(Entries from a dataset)
--------
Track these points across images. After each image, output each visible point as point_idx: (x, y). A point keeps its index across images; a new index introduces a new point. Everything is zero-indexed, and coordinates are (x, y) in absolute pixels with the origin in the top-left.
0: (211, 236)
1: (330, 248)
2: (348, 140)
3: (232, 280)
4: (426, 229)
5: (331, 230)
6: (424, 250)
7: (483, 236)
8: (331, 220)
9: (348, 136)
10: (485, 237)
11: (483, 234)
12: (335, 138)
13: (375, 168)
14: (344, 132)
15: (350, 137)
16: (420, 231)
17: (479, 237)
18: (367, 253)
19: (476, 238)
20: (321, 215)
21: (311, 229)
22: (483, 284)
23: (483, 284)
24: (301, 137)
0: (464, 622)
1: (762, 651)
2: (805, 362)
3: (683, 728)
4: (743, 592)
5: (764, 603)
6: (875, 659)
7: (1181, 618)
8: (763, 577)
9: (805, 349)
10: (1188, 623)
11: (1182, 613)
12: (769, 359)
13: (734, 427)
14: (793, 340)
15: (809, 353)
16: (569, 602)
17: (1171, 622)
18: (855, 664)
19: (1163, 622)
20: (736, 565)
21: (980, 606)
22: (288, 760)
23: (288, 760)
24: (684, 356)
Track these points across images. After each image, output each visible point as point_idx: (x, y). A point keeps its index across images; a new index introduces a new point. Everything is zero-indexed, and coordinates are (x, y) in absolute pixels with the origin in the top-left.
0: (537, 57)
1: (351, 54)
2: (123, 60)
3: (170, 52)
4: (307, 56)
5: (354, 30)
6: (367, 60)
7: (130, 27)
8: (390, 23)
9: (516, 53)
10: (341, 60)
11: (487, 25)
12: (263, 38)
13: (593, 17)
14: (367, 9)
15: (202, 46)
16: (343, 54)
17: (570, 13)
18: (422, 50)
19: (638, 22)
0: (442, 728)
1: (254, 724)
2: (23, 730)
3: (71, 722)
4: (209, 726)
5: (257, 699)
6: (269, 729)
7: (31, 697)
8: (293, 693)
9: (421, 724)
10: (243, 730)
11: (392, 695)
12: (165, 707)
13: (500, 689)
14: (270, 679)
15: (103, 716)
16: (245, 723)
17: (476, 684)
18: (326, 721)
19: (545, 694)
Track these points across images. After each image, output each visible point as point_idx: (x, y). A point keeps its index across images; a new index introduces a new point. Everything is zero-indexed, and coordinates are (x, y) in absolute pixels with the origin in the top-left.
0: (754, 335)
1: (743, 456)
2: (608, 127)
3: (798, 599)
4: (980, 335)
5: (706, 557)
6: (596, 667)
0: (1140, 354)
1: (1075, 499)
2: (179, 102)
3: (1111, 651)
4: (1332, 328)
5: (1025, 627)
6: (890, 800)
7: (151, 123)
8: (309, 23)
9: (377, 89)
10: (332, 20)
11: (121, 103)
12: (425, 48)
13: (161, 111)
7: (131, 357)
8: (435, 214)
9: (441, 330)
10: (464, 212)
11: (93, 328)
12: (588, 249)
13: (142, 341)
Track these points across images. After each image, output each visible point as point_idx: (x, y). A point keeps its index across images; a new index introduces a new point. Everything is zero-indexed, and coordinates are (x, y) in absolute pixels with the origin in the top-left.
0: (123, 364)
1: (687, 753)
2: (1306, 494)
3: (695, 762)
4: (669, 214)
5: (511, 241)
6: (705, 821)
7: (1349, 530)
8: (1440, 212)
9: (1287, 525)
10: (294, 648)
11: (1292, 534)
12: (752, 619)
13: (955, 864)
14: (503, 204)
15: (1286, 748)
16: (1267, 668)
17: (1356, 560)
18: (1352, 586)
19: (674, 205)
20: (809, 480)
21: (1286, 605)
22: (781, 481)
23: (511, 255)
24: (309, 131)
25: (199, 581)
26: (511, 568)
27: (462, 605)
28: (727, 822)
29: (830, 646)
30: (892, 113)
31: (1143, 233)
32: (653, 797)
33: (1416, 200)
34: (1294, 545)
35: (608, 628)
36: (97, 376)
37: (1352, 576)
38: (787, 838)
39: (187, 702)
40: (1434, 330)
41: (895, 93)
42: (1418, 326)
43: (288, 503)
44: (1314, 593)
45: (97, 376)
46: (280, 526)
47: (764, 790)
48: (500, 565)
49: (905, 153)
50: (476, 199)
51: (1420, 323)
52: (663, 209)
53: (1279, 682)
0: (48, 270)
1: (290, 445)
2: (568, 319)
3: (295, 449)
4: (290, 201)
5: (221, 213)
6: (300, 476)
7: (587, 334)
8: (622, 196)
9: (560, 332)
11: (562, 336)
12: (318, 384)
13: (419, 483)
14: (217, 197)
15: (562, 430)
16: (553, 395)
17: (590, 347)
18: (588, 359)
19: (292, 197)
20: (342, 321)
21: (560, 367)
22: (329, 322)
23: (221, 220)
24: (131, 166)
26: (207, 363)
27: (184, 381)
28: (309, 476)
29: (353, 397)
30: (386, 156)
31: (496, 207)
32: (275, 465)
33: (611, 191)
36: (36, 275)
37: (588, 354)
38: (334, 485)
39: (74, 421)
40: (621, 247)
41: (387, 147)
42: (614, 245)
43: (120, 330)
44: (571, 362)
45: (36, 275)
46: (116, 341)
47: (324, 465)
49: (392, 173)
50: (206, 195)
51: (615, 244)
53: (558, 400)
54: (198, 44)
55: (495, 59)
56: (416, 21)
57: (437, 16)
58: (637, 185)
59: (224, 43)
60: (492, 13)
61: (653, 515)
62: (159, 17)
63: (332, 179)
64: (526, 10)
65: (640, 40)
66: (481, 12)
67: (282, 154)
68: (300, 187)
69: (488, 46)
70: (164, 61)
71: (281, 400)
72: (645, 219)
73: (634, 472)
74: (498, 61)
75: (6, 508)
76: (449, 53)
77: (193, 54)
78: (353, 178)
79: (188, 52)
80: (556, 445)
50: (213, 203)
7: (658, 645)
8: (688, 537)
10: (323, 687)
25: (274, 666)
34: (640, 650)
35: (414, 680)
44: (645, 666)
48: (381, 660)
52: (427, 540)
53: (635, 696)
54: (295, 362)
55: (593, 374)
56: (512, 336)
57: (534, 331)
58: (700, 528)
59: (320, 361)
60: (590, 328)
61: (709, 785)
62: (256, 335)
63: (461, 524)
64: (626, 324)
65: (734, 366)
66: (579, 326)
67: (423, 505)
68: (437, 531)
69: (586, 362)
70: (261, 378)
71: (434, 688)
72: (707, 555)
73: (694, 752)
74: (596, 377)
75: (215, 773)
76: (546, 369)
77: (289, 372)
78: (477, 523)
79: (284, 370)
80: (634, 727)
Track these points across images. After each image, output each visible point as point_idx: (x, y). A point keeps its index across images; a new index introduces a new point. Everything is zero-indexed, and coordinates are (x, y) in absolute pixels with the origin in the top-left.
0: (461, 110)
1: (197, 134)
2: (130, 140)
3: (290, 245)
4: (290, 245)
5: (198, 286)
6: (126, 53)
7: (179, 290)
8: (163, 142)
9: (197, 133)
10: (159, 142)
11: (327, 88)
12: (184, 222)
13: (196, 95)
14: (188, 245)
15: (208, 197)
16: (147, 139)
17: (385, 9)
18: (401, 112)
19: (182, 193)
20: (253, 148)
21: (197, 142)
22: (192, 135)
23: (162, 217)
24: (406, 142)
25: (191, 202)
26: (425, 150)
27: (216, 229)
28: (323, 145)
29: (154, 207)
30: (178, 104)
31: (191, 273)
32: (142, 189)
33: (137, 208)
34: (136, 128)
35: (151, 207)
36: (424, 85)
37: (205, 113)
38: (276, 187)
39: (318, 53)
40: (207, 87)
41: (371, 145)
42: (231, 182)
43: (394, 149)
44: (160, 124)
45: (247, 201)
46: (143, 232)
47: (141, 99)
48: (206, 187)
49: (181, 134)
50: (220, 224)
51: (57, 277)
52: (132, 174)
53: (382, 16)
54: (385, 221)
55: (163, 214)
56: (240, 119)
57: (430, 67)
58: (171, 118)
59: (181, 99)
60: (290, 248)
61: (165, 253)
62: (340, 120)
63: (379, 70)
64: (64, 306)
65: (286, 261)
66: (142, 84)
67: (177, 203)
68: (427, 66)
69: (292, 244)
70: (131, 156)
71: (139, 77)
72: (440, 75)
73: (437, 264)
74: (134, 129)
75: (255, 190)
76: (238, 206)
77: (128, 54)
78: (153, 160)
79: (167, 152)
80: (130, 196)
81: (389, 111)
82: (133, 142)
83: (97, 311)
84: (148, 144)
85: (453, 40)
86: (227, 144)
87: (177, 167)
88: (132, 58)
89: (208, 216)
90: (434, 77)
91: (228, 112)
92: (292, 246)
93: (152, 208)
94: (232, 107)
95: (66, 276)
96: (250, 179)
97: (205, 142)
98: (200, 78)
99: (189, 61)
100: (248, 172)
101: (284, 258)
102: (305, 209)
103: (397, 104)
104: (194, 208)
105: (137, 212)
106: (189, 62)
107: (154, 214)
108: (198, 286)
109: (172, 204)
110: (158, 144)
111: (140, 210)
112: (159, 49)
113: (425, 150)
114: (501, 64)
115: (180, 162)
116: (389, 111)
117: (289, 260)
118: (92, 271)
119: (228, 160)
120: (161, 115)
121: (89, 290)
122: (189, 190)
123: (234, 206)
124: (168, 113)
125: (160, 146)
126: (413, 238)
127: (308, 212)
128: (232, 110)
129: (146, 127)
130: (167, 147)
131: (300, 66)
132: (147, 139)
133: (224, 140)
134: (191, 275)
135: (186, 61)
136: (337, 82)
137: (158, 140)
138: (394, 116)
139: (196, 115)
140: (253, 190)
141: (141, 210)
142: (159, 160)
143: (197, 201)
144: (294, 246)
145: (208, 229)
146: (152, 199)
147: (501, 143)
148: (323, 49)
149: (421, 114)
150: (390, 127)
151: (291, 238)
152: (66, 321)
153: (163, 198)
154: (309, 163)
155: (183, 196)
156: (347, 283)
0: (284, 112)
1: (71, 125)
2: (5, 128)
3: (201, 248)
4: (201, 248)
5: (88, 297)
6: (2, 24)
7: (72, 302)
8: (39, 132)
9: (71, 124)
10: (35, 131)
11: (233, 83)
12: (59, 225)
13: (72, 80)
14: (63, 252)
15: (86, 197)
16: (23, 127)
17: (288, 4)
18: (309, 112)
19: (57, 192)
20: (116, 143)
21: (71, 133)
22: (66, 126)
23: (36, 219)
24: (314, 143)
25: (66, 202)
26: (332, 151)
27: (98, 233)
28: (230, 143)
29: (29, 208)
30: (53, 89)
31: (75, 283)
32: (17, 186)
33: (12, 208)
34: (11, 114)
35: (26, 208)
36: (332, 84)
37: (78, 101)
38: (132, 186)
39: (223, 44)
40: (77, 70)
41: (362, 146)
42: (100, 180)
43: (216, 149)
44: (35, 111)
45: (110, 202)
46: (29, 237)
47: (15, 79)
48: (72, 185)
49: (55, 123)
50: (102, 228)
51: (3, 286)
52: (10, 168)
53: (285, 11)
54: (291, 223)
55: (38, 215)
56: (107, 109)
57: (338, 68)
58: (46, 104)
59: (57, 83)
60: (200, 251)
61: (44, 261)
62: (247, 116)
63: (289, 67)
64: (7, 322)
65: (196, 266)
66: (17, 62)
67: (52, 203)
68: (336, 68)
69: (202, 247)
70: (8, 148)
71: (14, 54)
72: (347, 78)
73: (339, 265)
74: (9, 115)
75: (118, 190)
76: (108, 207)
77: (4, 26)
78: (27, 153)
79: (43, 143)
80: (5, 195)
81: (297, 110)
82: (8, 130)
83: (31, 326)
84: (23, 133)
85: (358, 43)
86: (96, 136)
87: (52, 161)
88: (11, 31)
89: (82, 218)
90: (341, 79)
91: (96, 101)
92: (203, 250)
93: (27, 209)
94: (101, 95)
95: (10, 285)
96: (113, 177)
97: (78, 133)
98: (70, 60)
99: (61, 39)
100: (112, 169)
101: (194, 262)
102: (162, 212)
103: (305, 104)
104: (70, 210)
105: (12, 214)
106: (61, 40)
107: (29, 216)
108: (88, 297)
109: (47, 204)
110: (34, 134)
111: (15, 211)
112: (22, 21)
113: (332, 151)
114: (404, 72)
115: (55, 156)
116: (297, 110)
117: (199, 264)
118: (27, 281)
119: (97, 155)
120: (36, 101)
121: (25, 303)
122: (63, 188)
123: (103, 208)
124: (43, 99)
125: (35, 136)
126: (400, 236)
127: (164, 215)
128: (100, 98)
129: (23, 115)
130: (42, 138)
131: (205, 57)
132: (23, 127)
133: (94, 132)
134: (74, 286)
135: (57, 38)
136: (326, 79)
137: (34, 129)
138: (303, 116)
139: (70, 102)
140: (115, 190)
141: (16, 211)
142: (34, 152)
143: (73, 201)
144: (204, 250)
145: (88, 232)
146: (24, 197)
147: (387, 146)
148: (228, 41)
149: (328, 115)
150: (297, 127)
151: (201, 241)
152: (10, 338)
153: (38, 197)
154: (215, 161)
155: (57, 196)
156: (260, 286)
--------
_Task goal_
Copy verbatim the lines of the items above, starting with the line containing "7: (151, 123)" and ending with the line containing "13: (142, 341)", both lines included.

_Result for this exercise_
7: (151, 123)
8: (309, 23)
9: (377, 89)
10: (332, 20)
11: (121, 103)
12: (425, 48)
13: (161, 111)
7: (131, 357)
8: (435, 214)
9: (441, 330)
10: (464, 212)
11: (93, 328)
12: (588, 249)
13: (142, 341)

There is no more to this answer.